What you are asked to do = The records should be repeated word for word, pictures excluded.

Point-based object detection data
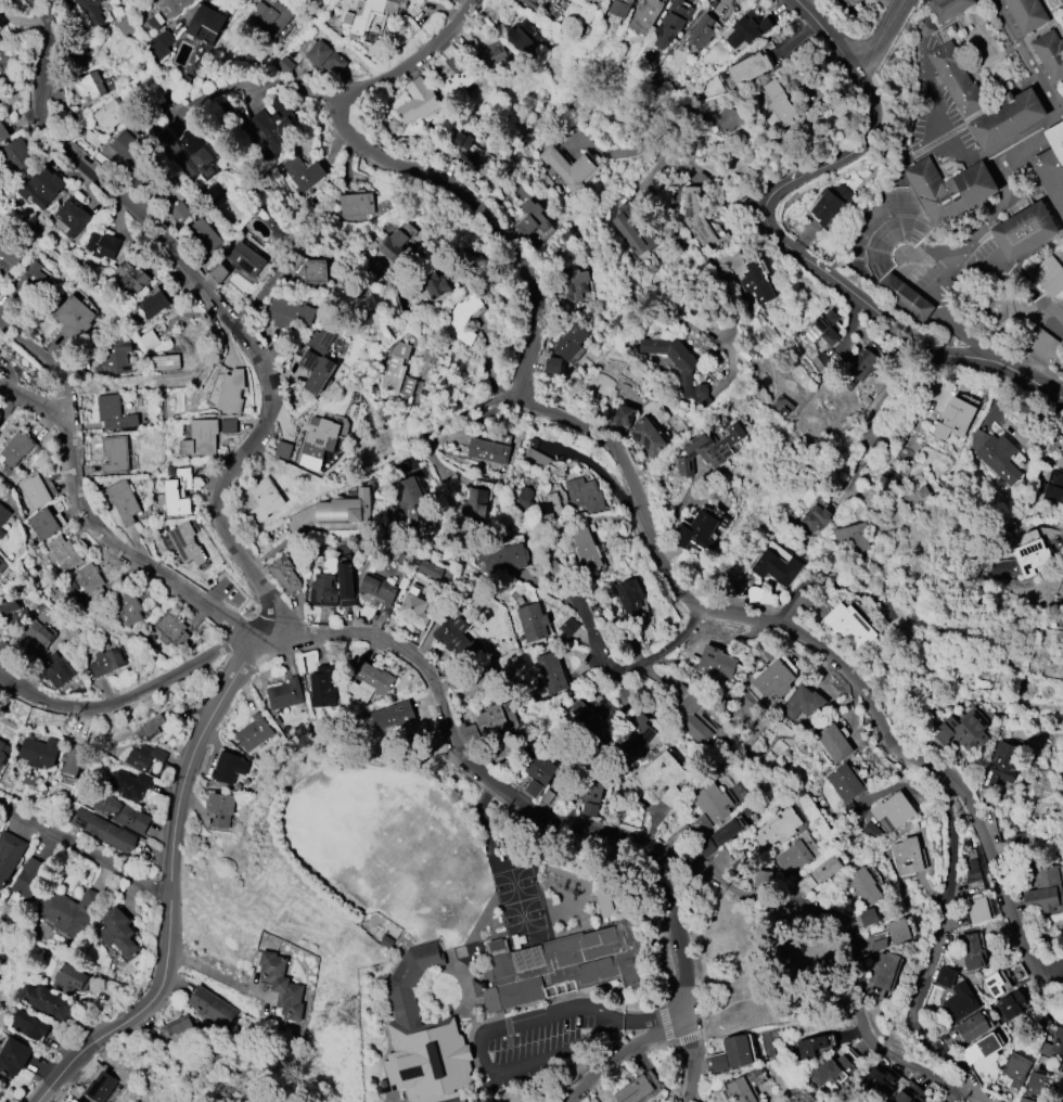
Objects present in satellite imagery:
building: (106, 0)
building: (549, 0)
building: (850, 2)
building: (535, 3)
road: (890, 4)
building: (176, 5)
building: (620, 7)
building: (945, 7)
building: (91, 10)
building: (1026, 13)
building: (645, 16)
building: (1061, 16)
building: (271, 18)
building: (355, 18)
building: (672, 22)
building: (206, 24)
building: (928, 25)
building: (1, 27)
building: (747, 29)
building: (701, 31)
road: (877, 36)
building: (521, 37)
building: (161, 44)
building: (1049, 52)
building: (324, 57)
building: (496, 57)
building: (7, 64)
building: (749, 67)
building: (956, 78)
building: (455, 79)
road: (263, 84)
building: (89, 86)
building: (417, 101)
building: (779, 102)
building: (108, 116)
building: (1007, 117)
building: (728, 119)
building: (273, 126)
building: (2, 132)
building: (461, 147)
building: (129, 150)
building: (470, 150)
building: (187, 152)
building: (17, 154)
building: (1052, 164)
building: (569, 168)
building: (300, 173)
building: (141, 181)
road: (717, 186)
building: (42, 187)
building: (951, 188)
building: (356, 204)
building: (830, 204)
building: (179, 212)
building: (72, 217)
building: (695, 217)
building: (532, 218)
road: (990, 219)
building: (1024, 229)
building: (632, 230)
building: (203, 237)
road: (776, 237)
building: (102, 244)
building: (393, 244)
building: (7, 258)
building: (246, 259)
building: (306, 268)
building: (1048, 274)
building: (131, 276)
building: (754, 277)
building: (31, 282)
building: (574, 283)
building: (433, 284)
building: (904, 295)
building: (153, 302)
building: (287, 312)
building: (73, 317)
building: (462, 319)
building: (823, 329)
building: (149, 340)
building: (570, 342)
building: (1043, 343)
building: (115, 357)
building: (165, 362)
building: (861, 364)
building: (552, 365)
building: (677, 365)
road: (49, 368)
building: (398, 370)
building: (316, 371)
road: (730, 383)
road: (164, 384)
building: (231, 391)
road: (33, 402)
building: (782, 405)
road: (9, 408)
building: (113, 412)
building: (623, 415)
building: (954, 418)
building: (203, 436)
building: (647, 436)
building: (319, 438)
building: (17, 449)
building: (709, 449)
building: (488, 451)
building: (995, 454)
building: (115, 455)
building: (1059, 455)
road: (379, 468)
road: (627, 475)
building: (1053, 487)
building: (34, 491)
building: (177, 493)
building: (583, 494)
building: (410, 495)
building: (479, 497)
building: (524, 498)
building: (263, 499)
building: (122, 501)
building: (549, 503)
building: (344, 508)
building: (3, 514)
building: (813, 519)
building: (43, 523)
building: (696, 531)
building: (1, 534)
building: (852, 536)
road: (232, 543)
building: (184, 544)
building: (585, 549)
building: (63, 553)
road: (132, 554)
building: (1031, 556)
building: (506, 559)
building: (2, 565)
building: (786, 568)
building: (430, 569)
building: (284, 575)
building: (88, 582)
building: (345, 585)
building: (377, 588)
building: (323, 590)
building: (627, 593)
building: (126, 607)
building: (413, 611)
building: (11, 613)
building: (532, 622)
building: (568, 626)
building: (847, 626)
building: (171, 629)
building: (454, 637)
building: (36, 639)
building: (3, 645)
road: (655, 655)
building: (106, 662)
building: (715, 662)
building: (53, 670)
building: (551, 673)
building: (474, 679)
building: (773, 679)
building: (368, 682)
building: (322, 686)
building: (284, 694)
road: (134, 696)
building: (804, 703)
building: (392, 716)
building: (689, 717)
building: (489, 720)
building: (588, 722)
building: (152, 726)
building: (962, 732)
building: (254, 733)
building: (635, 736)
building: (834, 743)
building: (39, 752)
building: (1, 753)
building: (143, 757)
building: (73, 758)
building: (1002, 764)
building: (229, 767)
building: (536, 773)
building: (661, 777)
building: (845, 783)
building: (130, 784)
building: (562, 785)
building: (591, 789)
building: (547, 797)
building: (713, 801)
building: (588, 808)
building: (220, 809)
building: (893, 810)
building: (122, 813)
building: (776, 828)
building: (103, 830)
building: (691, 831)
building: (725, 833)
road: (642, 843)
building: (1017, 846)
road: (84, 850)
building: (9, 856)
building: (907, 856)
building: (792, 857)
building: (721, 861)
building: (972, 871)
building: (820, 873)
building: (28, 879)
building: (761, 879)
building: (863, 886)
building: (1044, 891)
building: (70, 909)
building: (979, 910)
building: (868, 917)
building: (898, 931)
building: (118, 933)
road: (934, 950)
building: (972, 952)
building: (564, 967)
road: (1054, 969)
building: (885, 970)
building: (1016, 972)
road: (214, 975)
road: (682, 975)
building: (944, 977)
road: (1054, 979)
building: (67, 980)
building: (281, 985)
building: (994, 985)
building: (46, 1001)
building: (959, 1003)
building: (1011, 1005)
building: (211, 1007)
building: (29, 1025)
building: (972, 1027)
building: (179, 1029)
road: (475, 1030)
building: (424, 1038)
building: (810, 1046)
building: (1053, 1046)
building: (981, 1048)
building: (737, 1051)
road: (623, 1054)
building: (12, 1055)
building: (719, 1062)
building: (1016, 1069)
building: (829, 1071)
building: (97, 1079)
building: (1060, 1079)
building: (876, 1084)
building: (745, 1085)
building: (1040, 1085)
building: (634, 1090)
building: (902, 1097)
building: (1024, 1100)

Answer =
Objects present in satellite imagery:
building: (106, 0)
building: (549, 0)
building: (850, 2)
building: (535, 3)
road: (890, 4)
building: (176, 5)
building: (620, 7)
building: (945, 7)
building: (91, 10)
building: (1026, 13)
building: (645, 16)
building: (1061, 16)
building: (271, 18)
building: (355, 18)
building: (672, 22)
building: (206, 24)
building: (928, 25)
building: (1, 27)
building: (747, 29)
building: (701, 31)
road: (877, 36)
building: (521, 37)
building: (161, 44)
building: (1049, 52)
building: (324, 57)
building: (496, 57)
building: (7, 64)
building: (749, 67)
building: (956, 78)
building: (455, 79)
road: (263, 84)
building: (89, 86)
building: (417, 101)
building: (779, 102)
building: (108, 116)
building: (1007, 117)
building: (728, 119)
building: (273, 126)
building: (2, 132)
building: (461, 147)
building: (129, 150)
building: (470, 150)
building: (187, 152)
building: (17, 154)
building: (1052, 164)
building: (569, 168)
building: (300, 173)
building: (141, 181)
road: (717, 186)
building: (42, 187)
building: (951, 188)
building: (356, 204)
building: (830, 204)
building: (179, 212)
building: (72, 217)
building: (695, 217)
building: (532, 218)
road: (990, 219)
building: (1024, 229)
building: (632, 230)
building: (203, 237)
road: (776, 237)
building: (102, 244)
building: (393, 244)
building: (7, 258)
building: (246, 259)
building: (306, 268)
building: (1048, 274)
building: (131, 276)
building: (754, 277)
building: (31, 282)
building: (574, 283)
building: (433, 284)
building: (904, 295)
building: (153, 302)
building: (287, 312)
building: (73, 317)
building: (462, 319)
building: (823, 329)
building: (149, 340)
building: (570, 342)
building: (1043, 343)
building: (115, 357)
building: (165, 362)
building: (861, 364)
building: (552, 365)
building: (677, 365)
road: (49, 368)
building: (398, 370)
building: (316, 371)
road: (730, 383)
road: (164, 384)
building: (231, 391)
road: (33, 402)
building: (782, 405)
road: (9, 408)
building: (113, 412)
building: (623, 415)
building: (954, 418)
building: (203, 436)
building: (647, 436)
building: (319, 438)
building: (17, 449)
building: (709, 449)
building: (488, 451)
building: (995, 454)
building: (115, 455)
building: (1059, 455)
road: (379, 468)
road: (627, 475)
building: (1053, 487)
building: (34, 491)
building: (177, 493)
building: (583, 494)
building: (410, 495)
building: (479, 497)
building: (524, 498)
building: (263, 499)
building: (122, 501)
building: (549, 503)
building: (344, 508)
building: (3, 514)
building: (813, 519)
building: (43, 523)
building: (696, 531)
building: (1, 534)
building: (852, 536)
road: (232, 543)
building: (184, 544)
building: (585, 549)
building: (63, 553)
road: (132, 554)
building: (1031, 556)
building: (506, 559)
building: (2, 565)
building: (786, 568)
building: (430, 569)
building: (284, 575)
building: (88, 582)
building: (345, 585)
building: (377, 588)
building: (323, 590)
building: (627, 593)
building: (126, 607)
building: (413, 611)
building: (11, 613)
building: (532, 622)
building: (568, 626)
building: (847, 626)
building: (171, 629)
building: (454, 637)
building: (36, 639)
building: (3, 645)
road: (655, 655)
building: (106, 662)
building: (715, 662)
building: (53, 670)
building: (551, 673)
building: (474, 679)
building: (773, 679)
building: (368, 682)
building: (322, 686)
building: (284, 694)
road: (134, 696)
building: (804, 703)
building: (392, 716)
building: (689, 717)
building: (489, 720)
building: (588, 722)
building: (152, 726)
building: (962, 732)
building: (254, 733)
building: (635, 736)
building: (834, 743)
building: (39, 752)
building: (1, 753)
building: (143, 757)
building: (73, 758)
building: (1002, 764)
building: (229, 767)
building: (536, 773)
building: (661, 777)
building: (845, 783)
building: (130, 784)
building: (562, 785)
building: (591, 789)
building: (547, 797)
building: (713, 801)
building: (588, 808)
building: (220, 809)
building: (893, 810)
building: (122, 813)
building: (776, 828)
building: (103, 830)
building: (691, 831)
building: (725, 833)
road: (642, 843)
building: (1017, 846)
road: (84, 850)
building: (9, 856)
building: (907, 856)
building: (792, 857)
building: (721, 861)
building: (972, 871)
building: (820, 873)
building: (28, 879)
building: (761, 879)
building: (863, 886)
building: (1044, 891)
building: (70, 909)
building: (979, 910)
building: (868, 917)
building: (898, 931)
building: (118, 933)
road: (934, 950)
building: (972, 952)
building: (564, 967)
road: (1054, 969)
building: (885, 970)
building: (1016, 972)
road: (214, 975)
road: (682, 975)
building: (944, 977)
road: (1054, 979)
building: (67, 980)
building: (281, 985)
building: (994, 985)
building: (46, 1001)
building: (959, 1003)
building: (1011, 1005)
building: (211, 1007)
building: (29, 1025)
building: (972, 1027)
building: (179, 1029)
road: (475, 1030)
building: (424, 1038)
building: (810, 1046)
building: (1053, 1046)
building: (981, 1048)
building: (737, 1051)
road: (623, 1054)
building: (12, 1055)
building: (719, 1062)
building: (1016, 1069)
building: (829, 1071)
building: (97, 1079)
building: (1060, 1079)
building: (876, 1084)
building: (745, 1085)
building: (1040, 1085)
building: (634, 1090)
building: (902, 1097)
building: (1024, 1100)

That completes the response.